Colored object listings:
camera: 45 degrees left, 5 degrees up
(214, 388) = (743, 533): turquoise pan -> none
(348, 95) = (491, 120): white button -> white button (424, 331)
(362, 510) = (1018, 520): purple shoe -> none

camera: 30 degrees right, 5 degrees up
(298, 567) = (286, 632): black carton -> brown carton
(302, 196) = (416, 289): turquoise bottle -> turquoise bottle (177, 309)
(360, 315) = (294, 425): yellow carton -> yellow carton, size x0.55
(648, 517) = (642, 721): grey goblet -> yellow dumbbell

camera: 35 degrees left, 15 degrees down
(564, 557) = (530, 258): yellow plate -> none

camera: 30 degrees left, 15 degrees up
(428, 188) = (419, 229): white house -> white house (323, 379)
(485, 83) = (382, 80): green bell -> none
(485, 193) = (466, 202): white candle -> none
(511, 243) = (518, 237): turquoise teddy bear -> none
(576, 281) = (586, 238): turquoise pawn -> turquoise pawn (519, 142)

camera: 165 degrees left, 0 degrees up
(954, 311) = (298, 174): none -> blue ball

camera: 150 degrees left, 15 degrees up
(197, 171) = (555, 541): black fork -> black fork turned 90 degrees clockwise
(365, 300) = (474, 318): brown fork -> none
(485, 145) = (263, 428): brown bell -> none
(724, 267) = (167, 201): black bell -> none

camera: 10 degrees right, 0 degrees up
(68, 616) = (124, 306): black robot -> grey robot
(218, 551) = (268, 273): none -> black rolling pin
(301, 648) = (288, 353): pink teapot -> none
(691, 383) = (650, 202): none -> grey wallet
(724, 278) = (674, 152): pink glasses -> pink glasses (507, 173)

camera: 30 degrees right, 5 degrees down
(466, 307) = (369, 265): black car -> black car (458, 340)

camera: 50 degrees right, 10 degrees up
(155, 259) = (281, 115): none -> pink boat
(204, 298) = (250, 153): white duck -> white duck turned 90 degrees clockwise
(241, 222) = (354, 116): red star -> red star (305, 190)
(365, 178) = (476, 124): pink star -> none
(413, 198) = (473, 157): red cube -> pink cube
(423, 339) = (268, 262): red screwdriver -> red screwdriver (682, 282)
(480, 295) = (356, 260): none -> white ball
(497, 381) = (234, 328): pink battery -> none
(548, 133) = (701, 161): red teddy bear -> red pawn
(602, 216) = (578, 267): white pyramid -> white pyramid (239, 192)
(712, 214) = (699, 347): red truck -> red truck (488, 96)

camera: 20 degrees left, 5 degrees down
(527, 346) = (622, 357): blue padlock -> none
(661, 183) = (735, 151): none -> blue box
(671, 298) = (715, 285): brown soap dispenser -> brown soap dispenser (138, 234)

» Assignment: Set down, exactly as they appear, the lines above from the first one to the line that holds "(298, 567) = (286, 632): black", both included, please, and no others.

» Solved problem:
camera: 45 degrees left, 5 degrees up
(214, 388) = (743, 533): turquoise pan -> none
(348, 95) = (491, 120): white button -> white button (424, 331)
(362, 510) = (1018, 520): purple shoe -> none

camera: 30 degrees right, 5 degrees up
(298, 567) = (286, 632): black carton -> brown carton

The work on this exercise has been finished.